START DATA PROVIDED

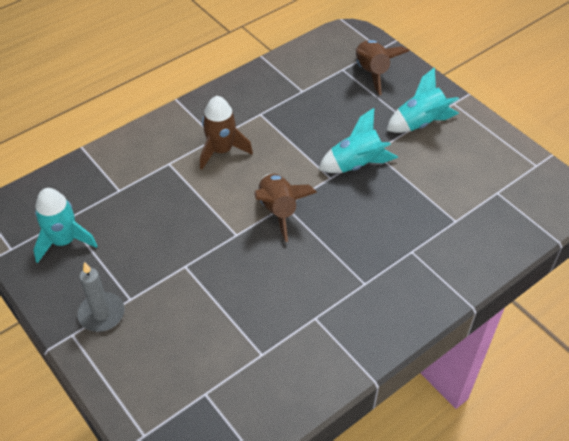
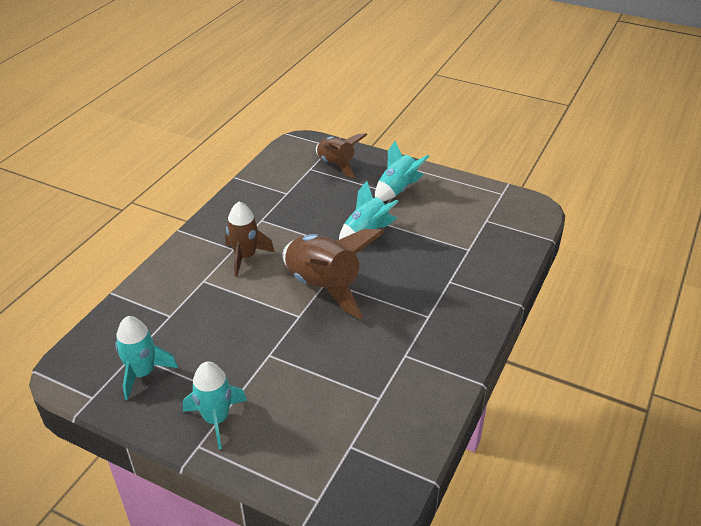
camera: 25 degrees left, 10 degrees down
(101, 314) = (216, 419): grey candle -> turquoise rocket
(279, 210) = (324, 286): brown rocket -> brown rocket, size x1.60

END DATA PROVIDED
START DATA PROVIDED

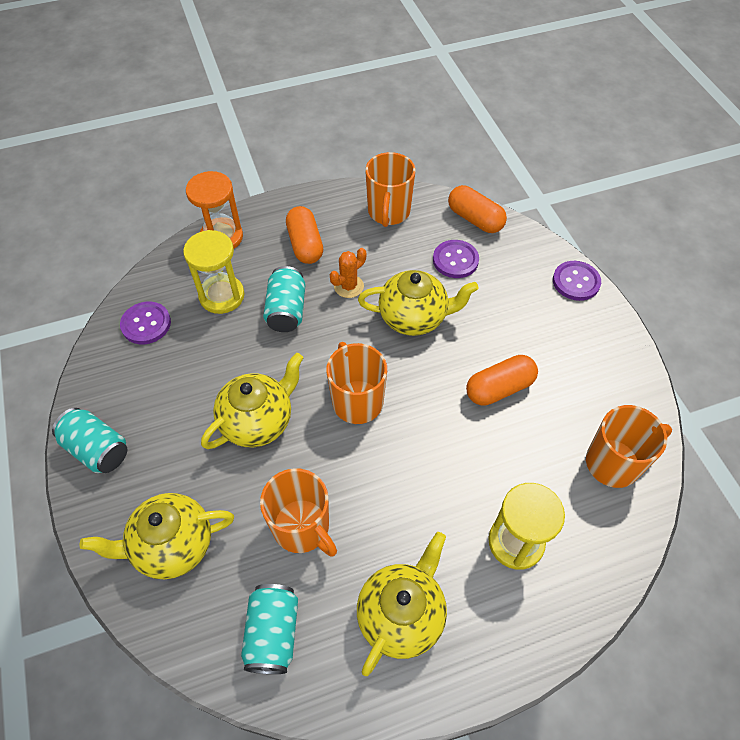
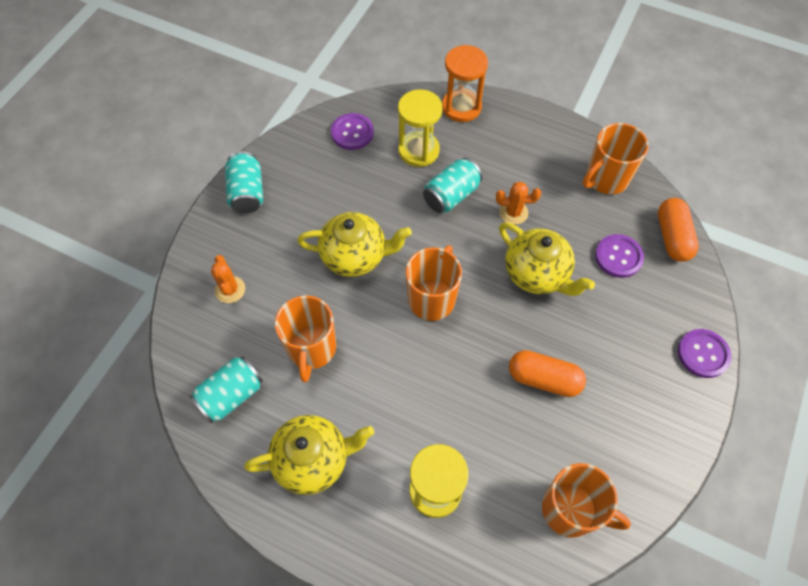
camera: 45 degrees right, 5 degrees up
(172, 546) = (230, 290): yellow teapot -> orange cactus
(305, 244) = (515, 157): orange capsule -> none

END DATA PROVIDED
START DATA PROVIDED

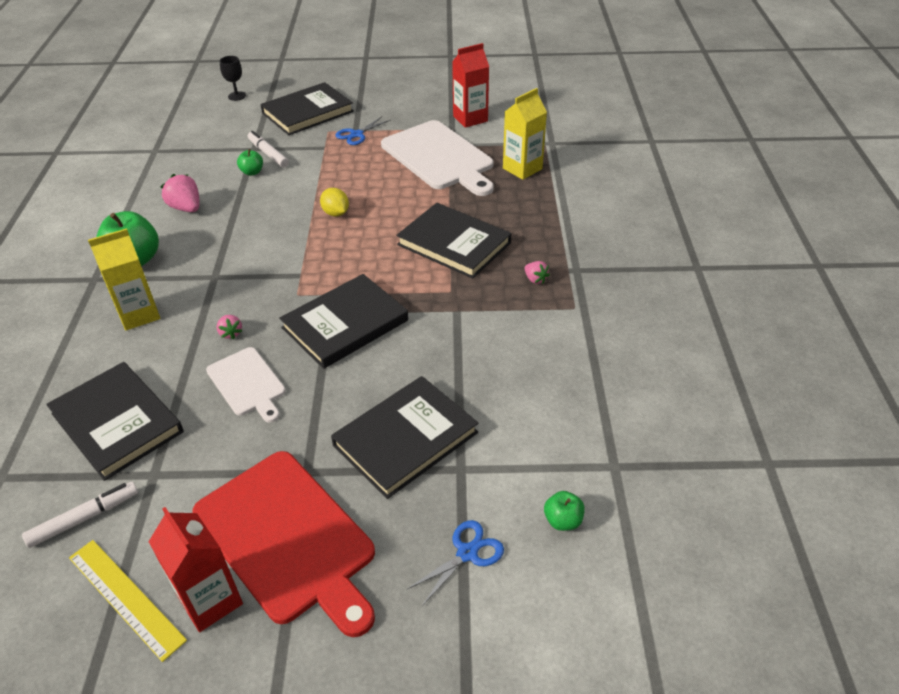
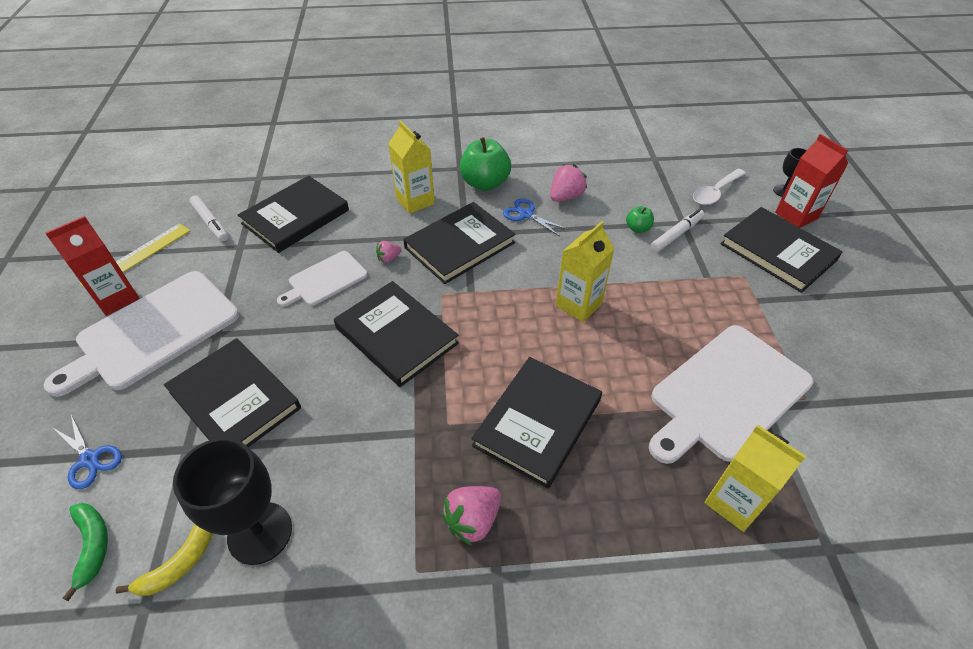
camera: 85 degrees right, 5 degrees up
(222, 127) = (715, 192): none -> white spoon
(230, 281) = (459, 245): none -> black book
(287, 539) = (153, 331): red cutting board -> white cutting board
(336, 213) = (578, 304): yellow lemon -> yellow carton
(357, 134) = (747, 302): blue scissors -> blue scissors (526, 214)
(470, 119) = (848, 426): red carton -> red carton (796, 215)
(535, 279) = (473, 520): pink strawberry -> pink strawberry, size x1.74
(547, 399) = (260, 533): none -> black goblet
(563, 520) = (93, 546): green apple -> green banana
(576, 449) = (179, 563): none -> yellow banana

END DATA PROVIDED

What are the lines, exactly as written above, from the line with "(172, 546) = (230, 290): yellow" to the line with "(305, 244) = (515, 157): orange", both included? Output only those.

TASK RESULT -
(172, 546) = (230, 290): yellow teapot -> orange cactus
(305, 244) = (515, 157): orange capsule -> none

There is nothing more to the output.